| WHAT YOU WILL DO |
Without copying any picture, return all lines below exactly.

| Records drawn from a dataset |
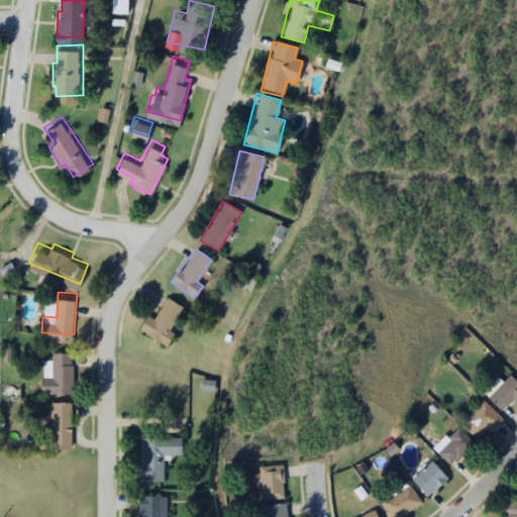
[(154,319),(145,315),(137,330),(166,345),(173,332),(170,330),(182,306),(166,298),(154,319)]
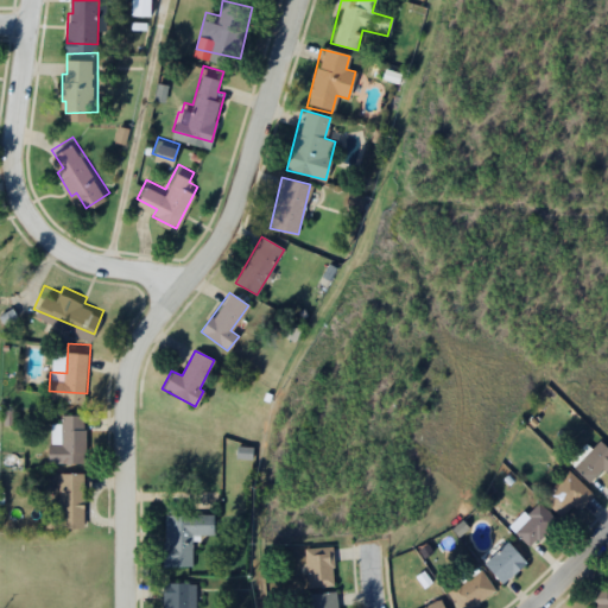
[(62,409),(62,437),(50,438),(50,456),(87,455),(87,409),(62,409)]
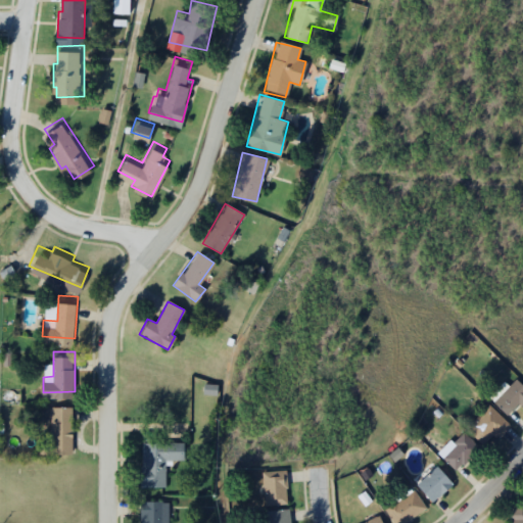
[(522,409),(522,386),(515,378),(492,400),(506,414),(517,402),(522,409)]
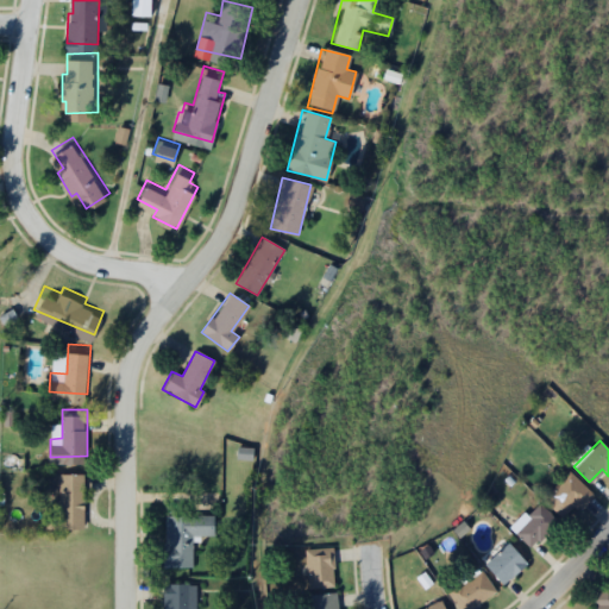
[(58,466),(58,500),(44,500),(44,525),(86,525),(86,504),(92,504),(92,488),(85,488),(85,466),(58,466)]
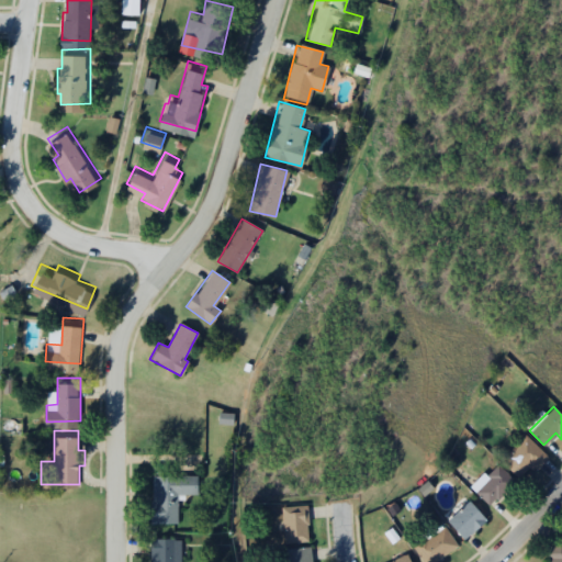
[(547,457),(525,435),(499,460),(521,481),(547,457)]
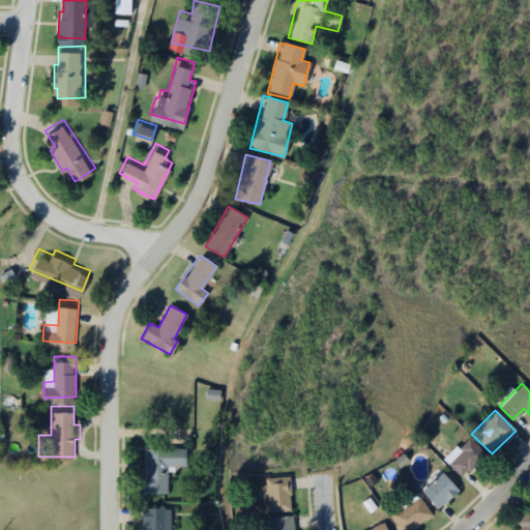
[(493,463),(470,439),(447,461),(461,476),(477,461),(486,470),(493,463)]
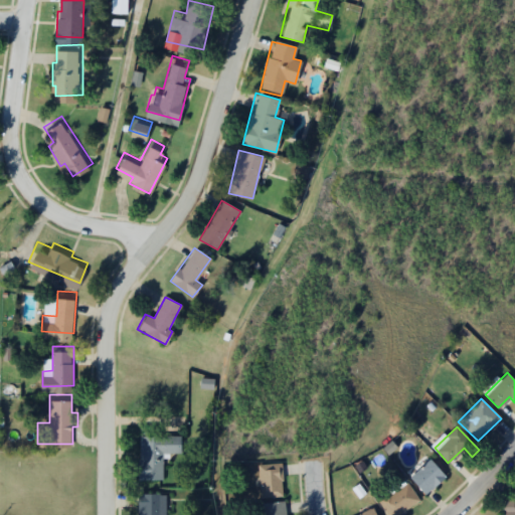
[(180,436),(138,436),(138,480),(162,480),(162,453),(180,453),(180,436)]
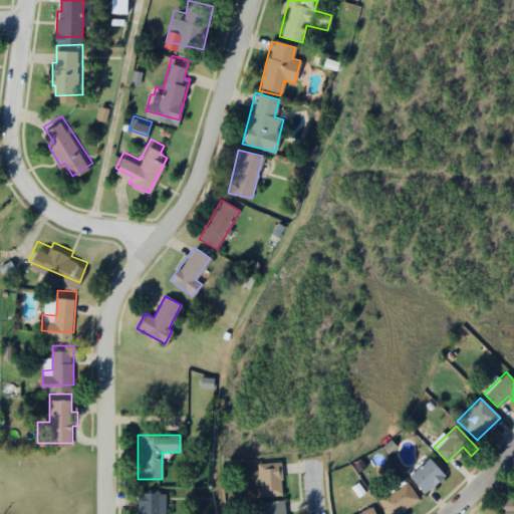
[(444,476),(430,458),(408,475),(422,493),(444,476)]
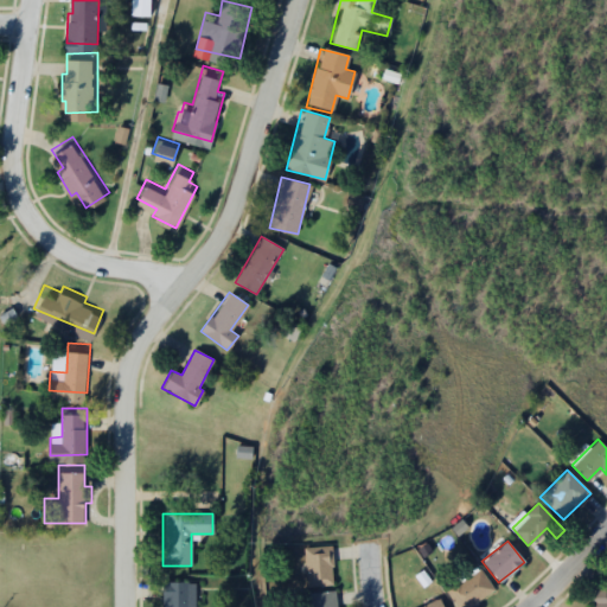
[(305,586),(332,586),(332,545),(305,545),(305,586)]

| YOUR SOLUTION |
[(154,319),(145,315),(137,330),(166,345),(173,332),(170,330),(182,306),(166,298),(154,319)]
[(62,409),(62,437),(50,438),(50,456),(87,455),(87,409),(62,409)]
[(522,409),(522,386),(515,378),(492,400),(506,414),(517,402),(522,409)]
[(58,466),(58,500),(44,500),(44,525),(86,525),(86,504),(92,504),(92,488),(85,488),(85,466),(58,466)]
[(547,457),(525,435),(499,460),(521,481),(547,457)]
[(493,463),(470,439),(447,461),(461,476),(477,461),(486,470),(493,463)]
[(180,436),(138,436),(138,480),(162,480),(162,453),(180,453),(180,436)]
[(444,476),(430,458),(408,475),(422,493),(444,476)]
[(305,586),(332,586),(332,545),(305,545),(305,586)]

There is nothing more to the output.